Task details: Count the lines in the listing below that contain the string "grace" and reply with only that number.

Records for the exercise:

+===+

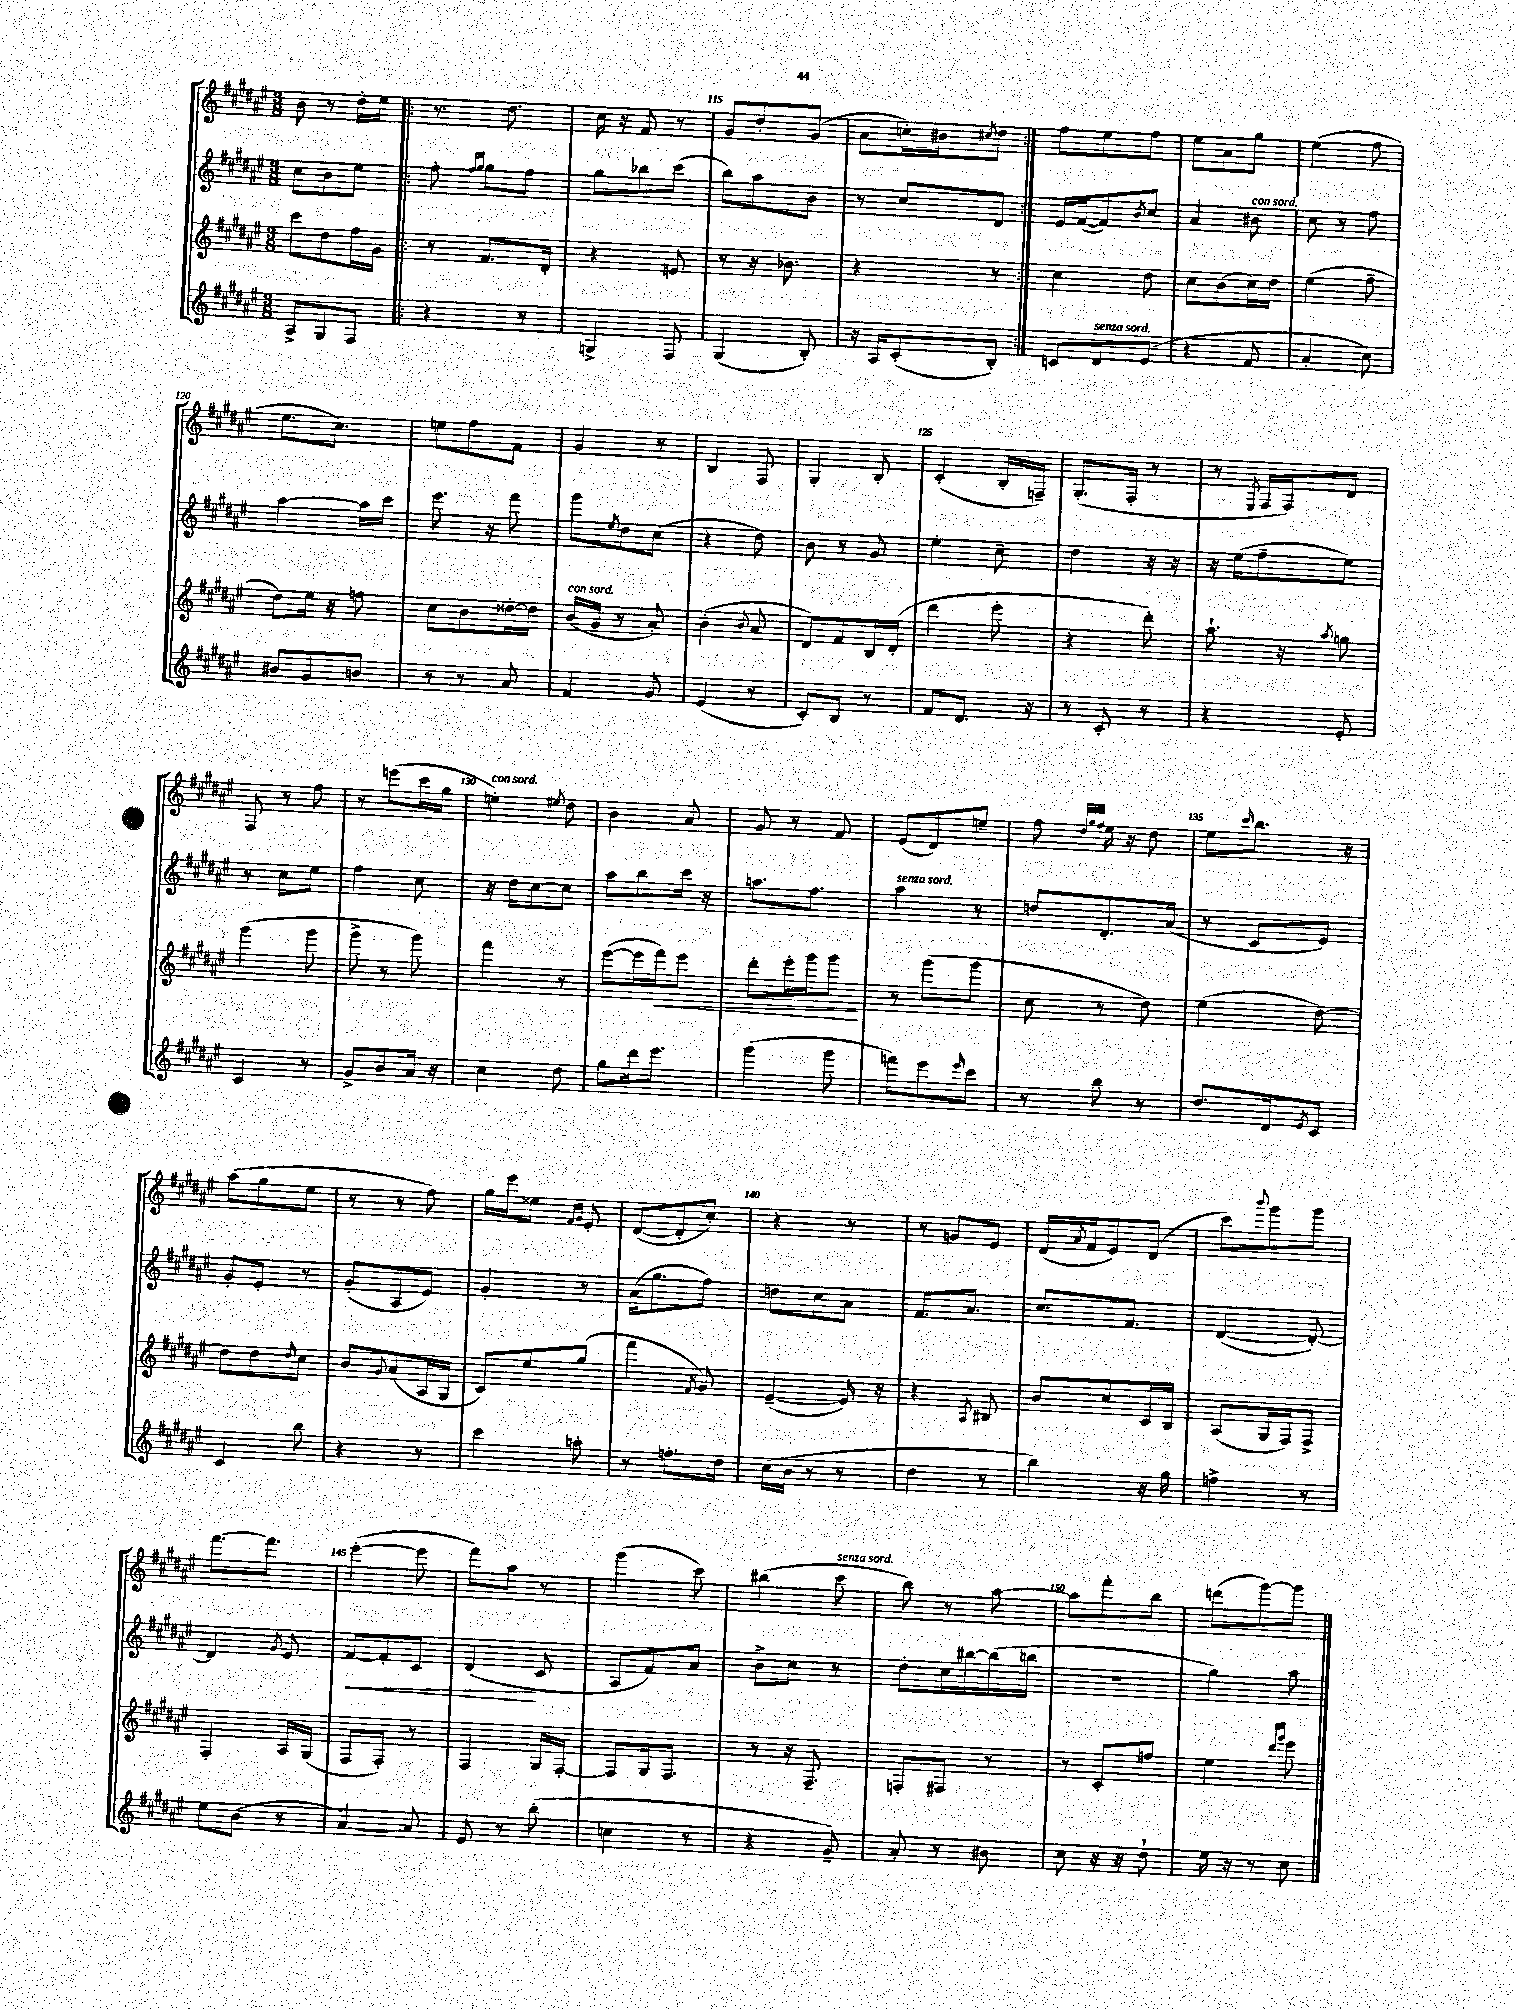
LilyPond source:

<<
\new StaffGroup <<
\new Staff = "s0" {
    \clef treble \key fis \major \numericTimeSignature \time 3/8
    b'8 r8 dis''16-. eis''16 |
    \repeat volta 2 { r8. dis''8. |
    cis''16 r16 fis'8 r8 |
    gis'8 dis''8-. gis'8( |
    ais'8 c''16-.) bis'16 \acciaccatura { cis''8 } dis''8 | }
    fis''8 eis''8 fis''8 |
    eis''8 ais'8 gis''8 |
    eis''4( fis''8 |
    eis''8. cis''8.) |
    e''8 fis''8 fis'8 |
    gis'4 r8 |
    b4 fis8 |
    gis4-. b8-. |
    cis'4-.( b16-. f16--) |
    gis8.-.( fis16-. r8 |
    r8 \acciaccatura { eis8 } fis16 fis16) dis'8 |
    fis8 r8 fis''8 |
    r8 e'''8( cis'''16 gis''16 |
    e''4-.^\markup { \italic "con sord." }) \acciaccatura { eis''8 } dis''8 |
    b'4 ais'8 |
    gis'8 r8 fis'8 |
    eis'8( dis'8) e''8-- |
    fis''8 \grace { dis''32 gis''32 fis''32 } eis''16 r16 dis''8 |
    eis''8 \grace { cis'''16 } b''8. r16 |
    ais''8( gis''8 eis''8 |
    r8 r8 fis''8) |
    gis''16 eis'''16 eisis''8 \grace { fis'16 gis'16 } eis'8-. |
    dis'8~( dis'8-. cis''8-.) |
    r4 r8 |
    r8 g'8 eis'8 |
    dis'16( \acciaccatura { ais'8 } fis'16 eis'8) dis'8( |
    cis'''8) \appoggiatura { b'''8 } gis'''8 gis'''8 |
    fis'''8.~ fis'''8. |
    eis'''4~-.( eis'''8 |
    fis'''8) ais''8 r8 |
    gis'''4( cis'''8) |
    bis''4( cis'''8^\markup { \italic "senza sord." } |
    b''8) r8 ais''8~ |
    ais''8 fis'''8-. b''8 |
    d'''8( gis'''8~) gis'''8 \bar "|." |
}
\new Staff = "s1" {
    \clef treble \key fis \major \numericTimeSignature \time 3/8
    cis''8 b'8 eis''8 |
    \repeat volta 2 { fis''8-. \grace { fis''16 gis''16 } gis''8 fis''8 |
    gis''8 bes''8 cis'''8( |
    b''8) ais''8 b'8 |
    r8 cis''8 dis'8 | }
    eis'16 fis'16~( fis'8) \acciaccatura { b'8 } cis''8 |
    ais'4 bis'8^\markup { \italic "con sord." } |
    cis''8 r8 fis''8 |
    ais''4~ ais''16 cis'''16 |
    eis'''8. r16 fis'''8 |
    gis'''8 \acciaccatura { eis''8 } dis''8 cis''8( |
    r4 dis''8) |
    b'8 r8 gis'8 |
    eis''4-. cis''8-- |
    dis''4 r16 r16 |
    r16 eis''16( fis''8-- eis''8) |
    r8 cis''8 eis''8 |
    fis''4 cis''8 |
    r16 dis''16 cis''8~ cis''8 |
    ais''8 b''8 cis'''16 r16 |
    a''8. fis''8. |
    ais''4^\markup { \italic "senza sord." } r8 |
    d''8 dis'8.-. ais'16( |
    r8 cis'8 eis'8) |
    gis'8-. eis'8-. r8 |
    gis'8-.( ais8 eis'8) |
    gis'4-. r8 |
    ais'16( gis''8. fis''8) |
    d''8 cis''8 ais'8 |
    fis'8. ais'8. |
    cis''8. fis'8. |
    dis'4~( dis'8~-.) |
    dis'4 \acciaccatura { gis'8 } eis'8 |
    fis'8~\< fis'8-. cis'8 |
    dis'4\!( cis'8 |
    ais8 fis'8) ais'8 |
    b'8-> cis''8 r8 |
    dis''8-. cis''16 bis''16~ bis''16( b''16 |
    R4. |
    gis''4) ais''8 \bar "|." |
}
\new Staff = "s2" {
    \clef treble \key fis \major \numericTimeSignature \time 3/8
    cis'''8 dis''8 fis''16 gis'16 |
    \repeat volta 2 { r8 fis'8. dis'16-. |
    r4 e'8 |
    r8 r16 bes'8. |
    r4 r8 | }
    cis''4 dis''8 |
    cis''8 b'8( cis''16) dis''16 |
    eis''4( fis''8-- |
    dis''8) eis''16 r16 f''8 |
    cis''8 b'8 disis''16~-. disis''16 |
    b'16^\markup { \italic "con sord." }( gis'16 r8 ais'8-.) |
    b'4-.( \appoggiatura { b'8 } ais'8 |
    dis'8) fis'8 b16 dis'16-.( |
    dis'''4 eis'''8-. |
    r4 dis'''8-.) |
    ais''8.-! r16 \acciaccatura { ais''8 } g''8 |
    gis'''4( gis'''8 |
    gis'''8-> r8 gis'''8) |
    fis'''4 r8 |
    eis'''8~( eis'''16 fis'''16\<) eis'''8 |
    dis'''8-. eis'''16-. gis'''16 gis'''8\! |
    r8 gis'''8( gis'''8 |
    cis''8 r8 dis''8) |
    eis''4( dis''8~) |
    dis''8 dis''8 \grace { dis''16 } cis''8 |
    b'8 \appoggiatura { gis'8 } ais'8( ais16 gis16 |
    cis'8) eis''8 gis''8( |
    fis'''4 \acciaccatura { fis'8 } gis'8) |
    eis'4~--( eis'16) r16 |
    r4 \acciaccatura { ais8 } bis8 |
    b'8 cis''8 cis'16 b16 |
    ais8( gis16 fis16) fis8-> |
    fis4-. ais16 gis16( |
    fis8 fis8-.) r8 |
    fis4 gis16 fis16~-. |
    fis8 gis16 fis8. |
    r8 r16 fis8.-- |
    f8-. fis8 r8 |
    r8 cis'8-. f''8 |
    eis''4 \grace { dis'''16 gis'''16 } eis'''8 \bar "|." |
}
\new Staff = "s3" {
    \clef treble \key fis \major \numericTimeSignature \time 3/8
    ais8-> gis8 fis8 |
    \repeat volta 2 { r4 r8 |
    g4-> fis8 |
    gis4( b8-.) |
    r16 ais16 cis'8-.( b8-.) | }
    c'8 dis'8^\markup { \italic "senza sord." } eis'8( |
    r4 fis'8 |
    ais'4-. cis''8) |
    bis'8 gis'8 b'8 |
    r8 r8 ais'8 |
    fis'4 gis'8 |
    eis'4( r8 |
    cis'8-.) b8 r8 |
    fis'8 dis'8. r16 |
    r8 cis'8-. r8 |
    r4 eis'8-. |
    cis'4 r8 |
    gis'8-> b'8 ais'16 r16 |
    cis''4 dis''8 |
    gis''8 dis'''16 eis'''8. |
    gis'''4( gis'''8 |
    f'''8) eis'''8 \grace { eis'''16 } cis'''8 |
    r8 b''8 r8 |
    dis''8. dis'16 \acciaccatura { eis'8 } cis'8 |
    cis'4 b''8 |
    r4 r8 |
    cis'''4 a''8-. |
    r8 f''8.-. dis''16 |
    cis''16( b'16 r8 r8 |
    dis''4 r8 |
    b''4) r16 gis''16 |
    f''4-> r8 |
    eis''8 b'8( r8 |
    ais'4~) ais'8 |
    eis'8 r8 b''8-.( |
    c''4 r8 |
    r4 gis'8--) |
    ais'8-. r8 bis'8 |
    cis''8 r16 r16 dis''8-! |
    eis''16 r16 r8 cis''8 \bar "|." |
}
>>
>>
\layout { \context { \Score currentBarNumber = #112 \override BarNumber.break-visibility = ##(#f #t #t) barNumberVisibility = #(every-nth-bar-number-visible 5) } }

+===+

Written response: 7